Find the lines of data that contain the string "none", then list them.

════════════════

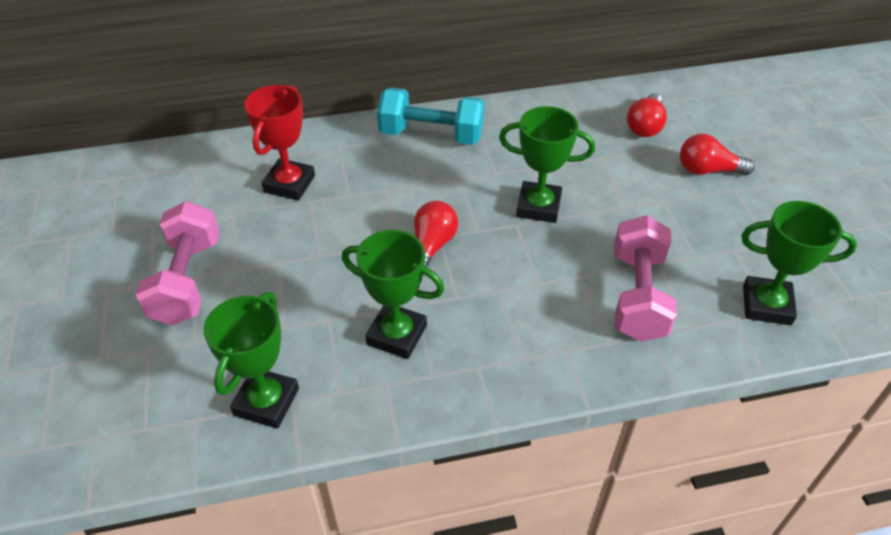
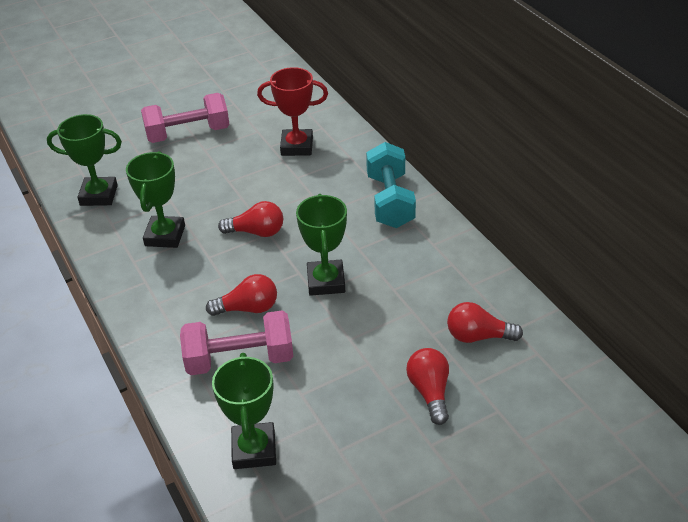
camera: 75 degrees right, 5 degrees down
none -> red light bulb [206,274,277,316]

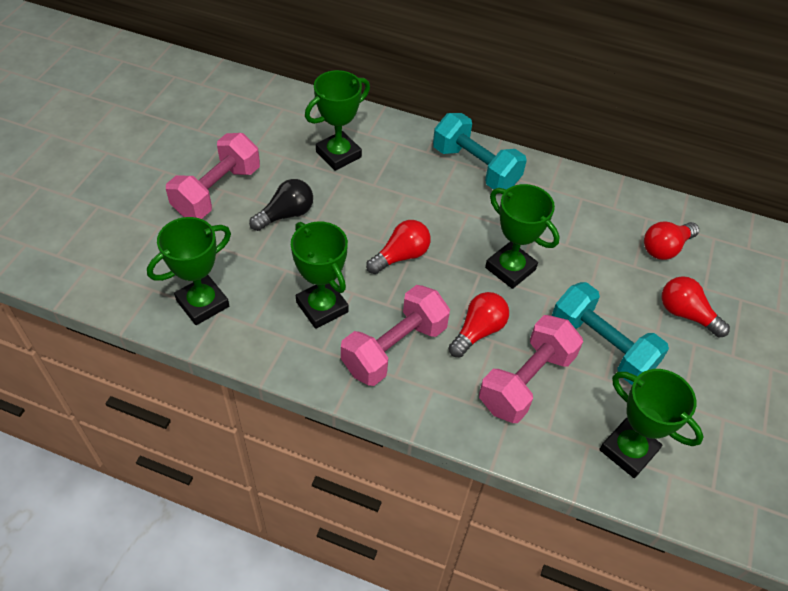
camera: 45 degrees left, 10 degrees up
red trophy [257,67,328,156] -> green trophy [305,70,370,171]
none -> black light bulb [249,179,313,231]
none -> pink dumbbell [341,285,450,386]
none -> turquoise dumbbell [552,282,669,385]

════════════════

Exercise result:
none -> red light bulb [206,274,277,316]
none -> black light bulb [249,179,313,231]
none -> pink dumbbell [341,285,450,386]
none -> turquoise dumbbell [552,282,669,385]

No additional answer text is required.